PROVIDED INFORMATION:

Content starts

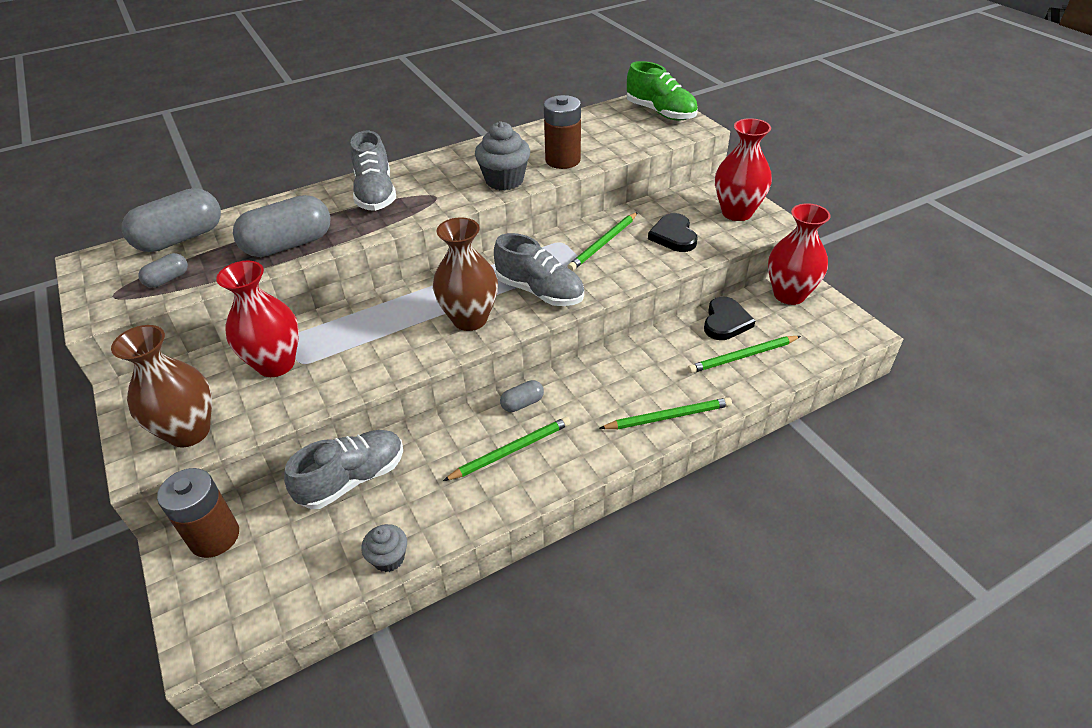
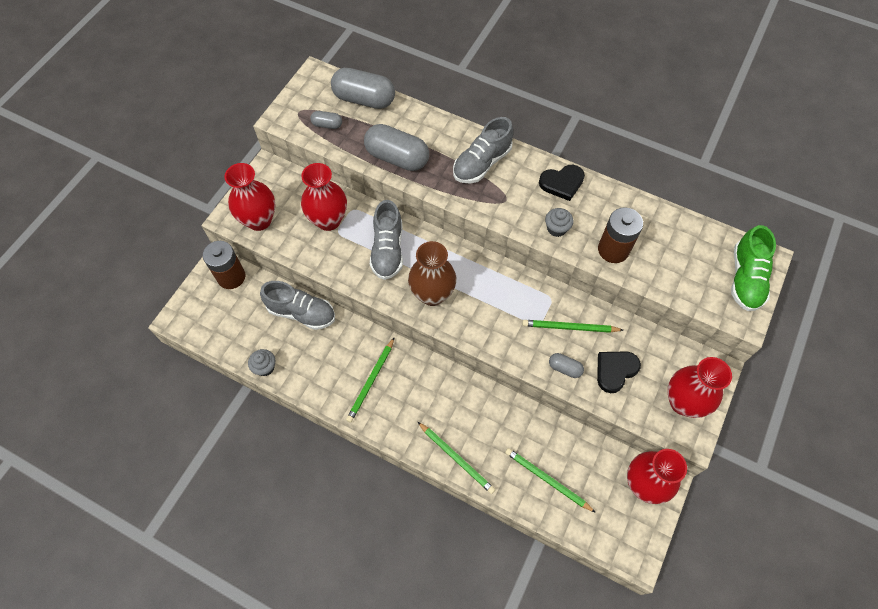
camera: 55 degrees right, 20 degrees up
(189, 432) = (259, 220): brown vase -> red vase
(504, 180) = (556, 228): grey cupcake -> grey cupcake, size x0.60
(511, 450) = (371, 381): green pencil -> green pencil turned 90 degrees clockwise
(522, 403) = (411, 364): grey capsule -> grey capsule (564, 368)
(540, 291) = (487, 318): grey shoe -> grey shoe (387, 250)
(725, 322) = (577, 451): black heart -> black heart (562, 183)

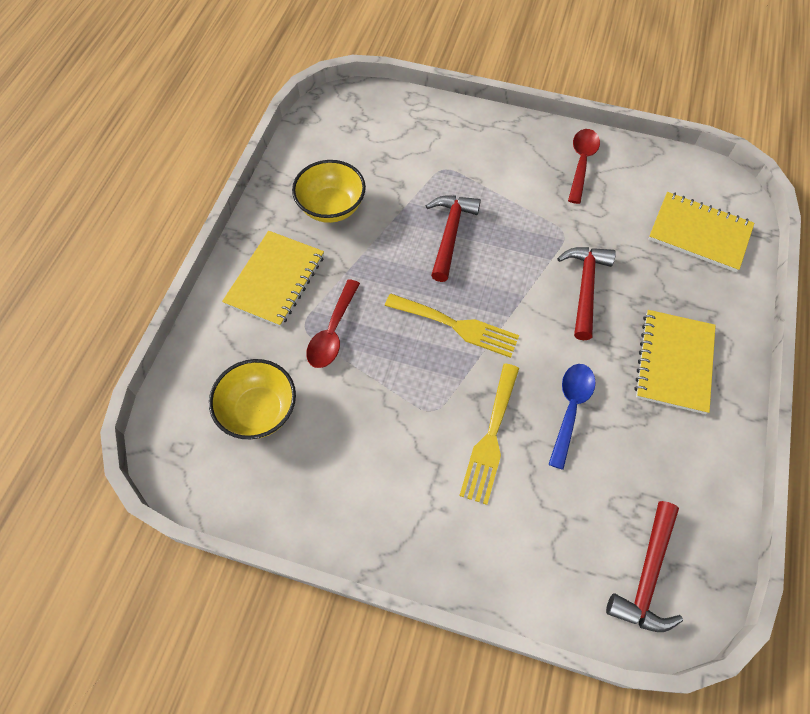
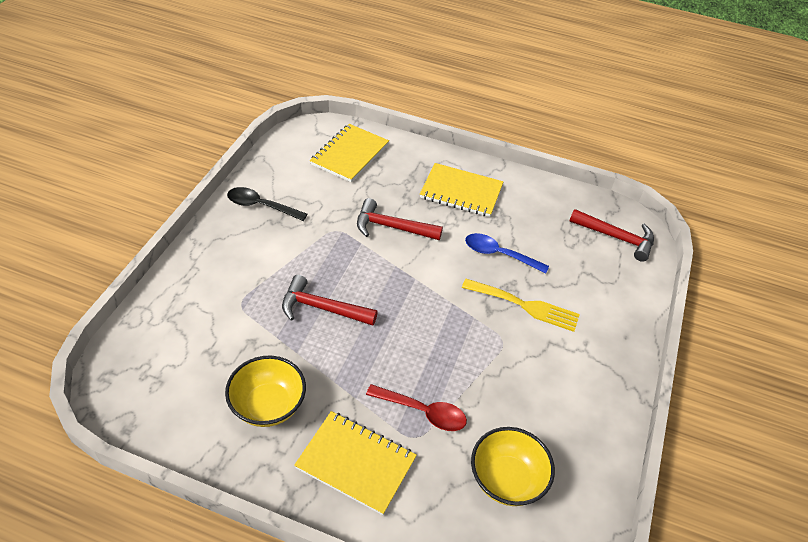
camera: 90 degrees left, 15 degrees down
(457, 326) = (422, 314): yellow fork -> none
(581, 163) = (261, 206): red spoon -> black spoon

Content ends

TASK GOAL:
The word "camera" may occur in lines of the records. Report how many such lines there are, giving only the number.

EXERCISE ANSWER:
2